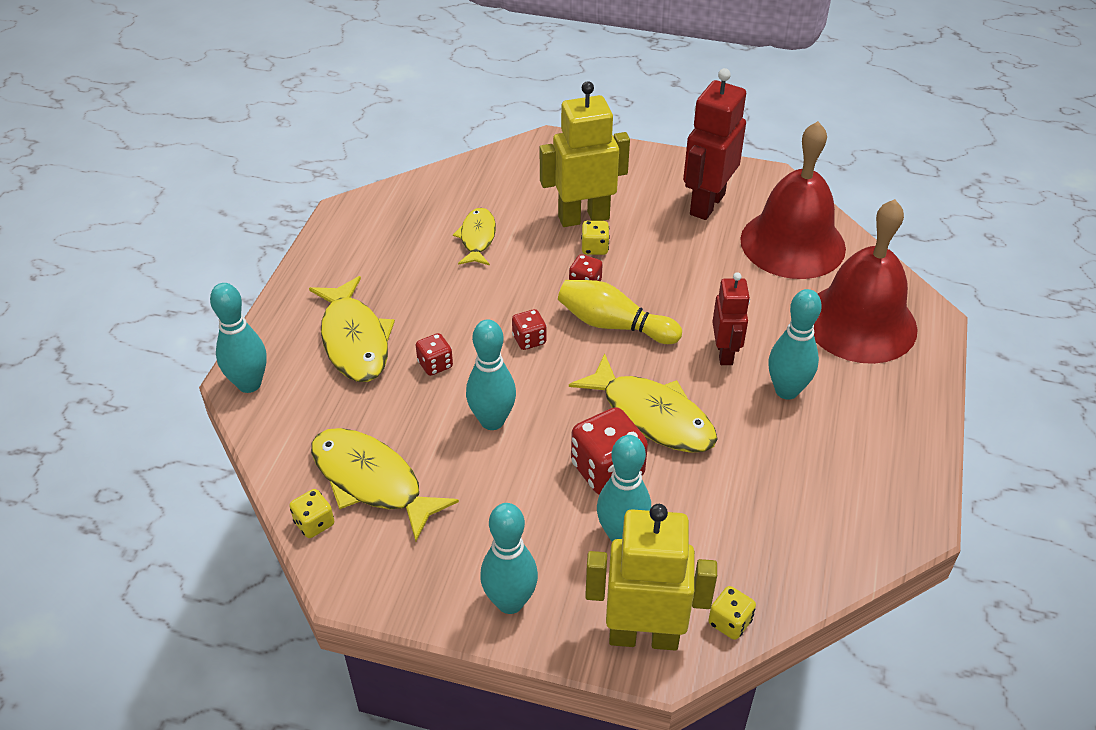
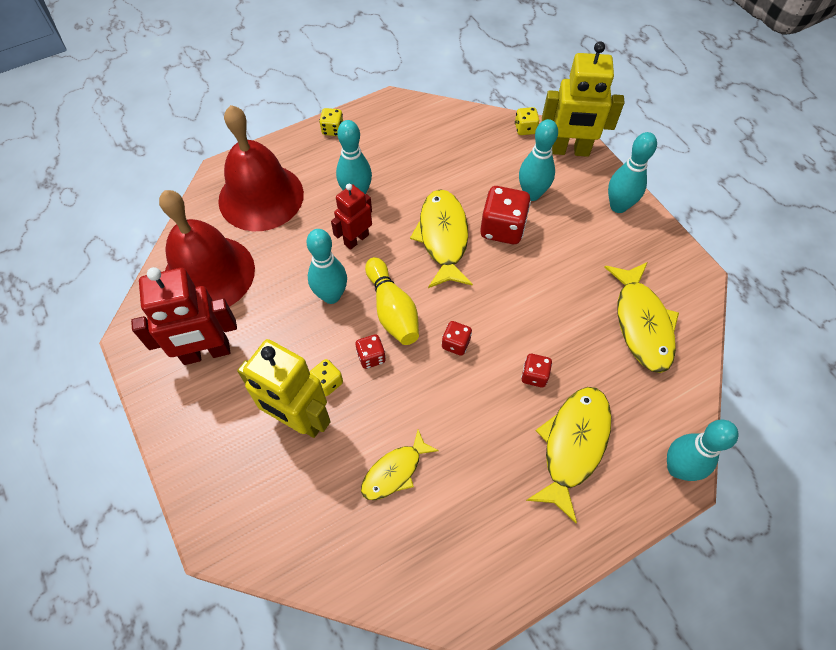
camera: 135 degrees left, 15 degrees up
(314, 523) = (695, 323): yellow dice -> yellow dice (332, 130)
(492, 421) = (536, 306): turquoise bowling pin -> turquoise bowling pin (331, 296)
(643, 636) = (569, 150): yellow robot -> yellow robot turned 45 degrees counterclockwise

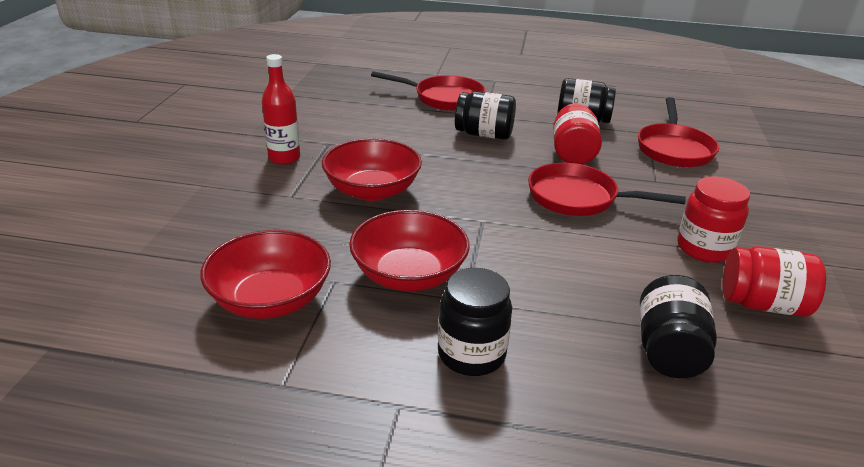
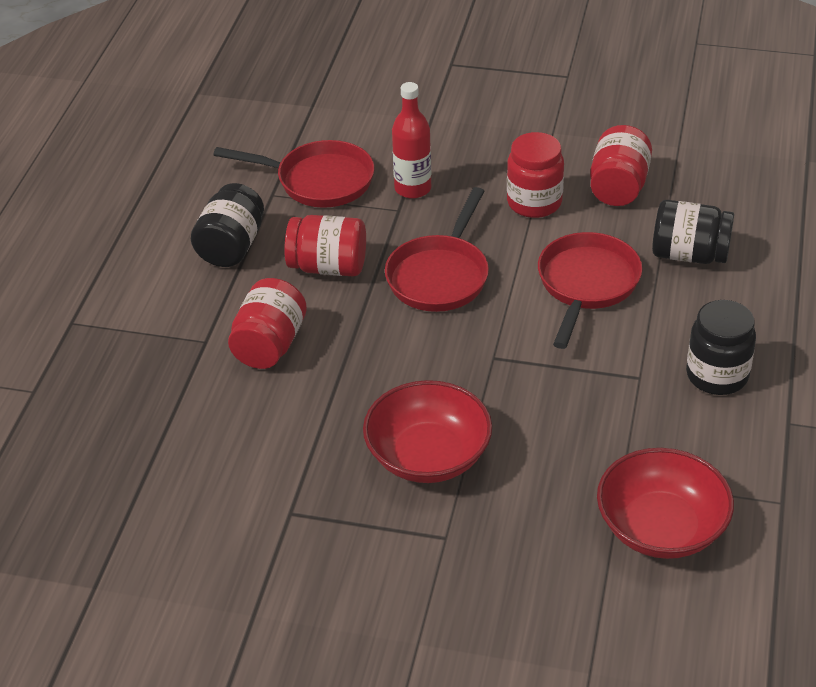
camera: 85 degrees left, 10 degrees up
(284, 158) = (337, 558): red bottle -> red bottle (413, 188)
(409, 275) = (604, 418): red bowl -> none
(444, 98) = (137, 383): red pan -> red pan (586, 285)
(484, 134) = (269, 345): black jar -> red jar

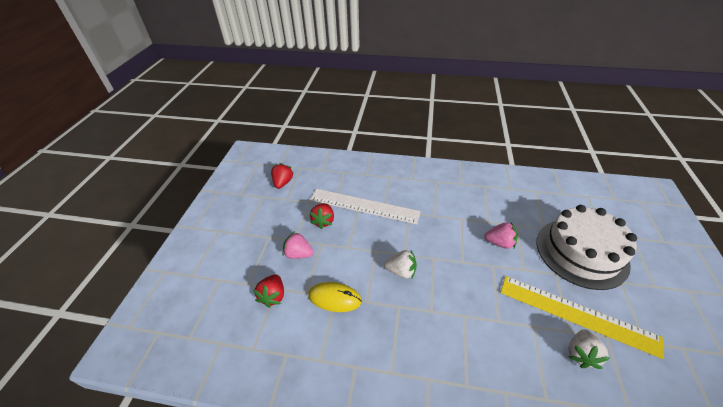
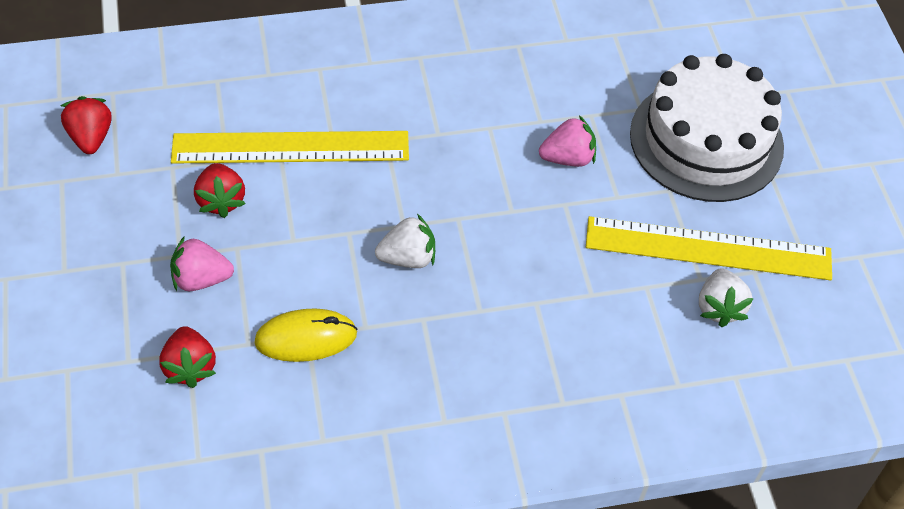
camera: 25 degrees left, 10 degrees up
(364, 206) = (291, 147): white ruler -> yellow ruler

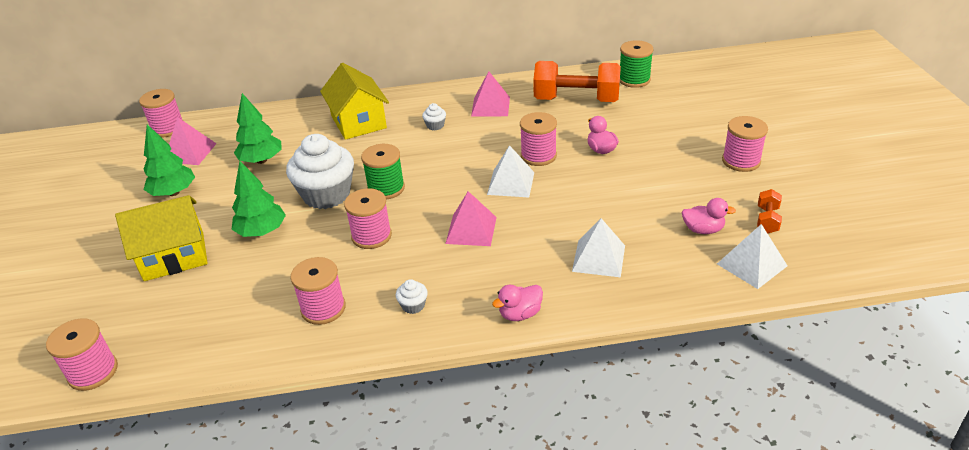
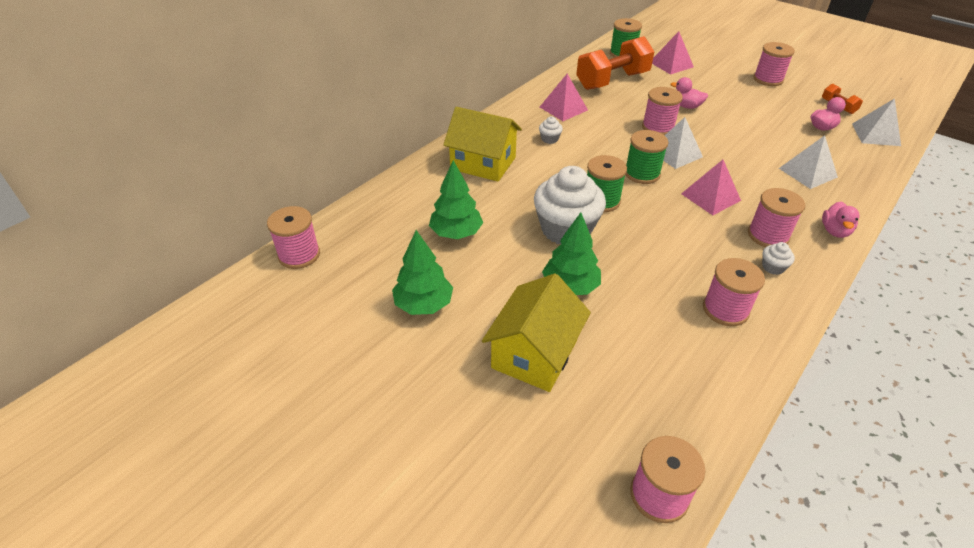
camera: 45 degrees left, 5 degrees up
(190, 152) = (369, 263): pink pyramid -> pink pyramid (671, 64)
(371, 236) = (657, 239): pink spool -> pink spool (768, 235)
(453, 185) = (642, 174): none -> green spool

...

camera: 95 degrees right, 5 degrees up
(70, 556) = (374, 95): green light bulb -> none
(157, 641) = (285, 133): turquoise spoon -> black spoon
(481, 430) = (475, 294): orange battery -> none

# Task
Copy the lines above between the one holding "camera: 135 degrees left, 15 degrees up" and the one holding "(453, 185) = (642, 174): none -> green spool", inclusive. Drop the pictures.

# Solution for this task
camera: 135 degrees left, 15 degrees up
(314, 523) = (695, 323): yellow dice -> yellow dice (332, 130)
(492, 421) = (536, 306): turquoise bowling pin -> turquoise bowling pin (331, 296)
(643, 636) = (569, 150): yellow robot -> yellow robot turned 45 degrees counterclockwise

camera: 85 degrees left, 10 degrees up
(284, 158) = (337, 558): red bottle -> red bottle (413, 188)
(409, 275) = (604, 418): red bowl -> none
(444, 98) = (137, 383): red pan -> red pan (586, 285)
(484, 134) = (269, 345): black jar -> red jar

camera: 25 degrees left, 10 degrees up
(364, 206) = (291, 147): white ruler -> yellow ruler

camera: 45 degrees left, 5 degrees up
(190, 152) = (369, 263): pink pyramid -> pink pyramid (671, 64)
(371, 236) = (657, 239): pink spool -> pink spool (768, 235)
(453, 185) = (642, 174): none -> green spool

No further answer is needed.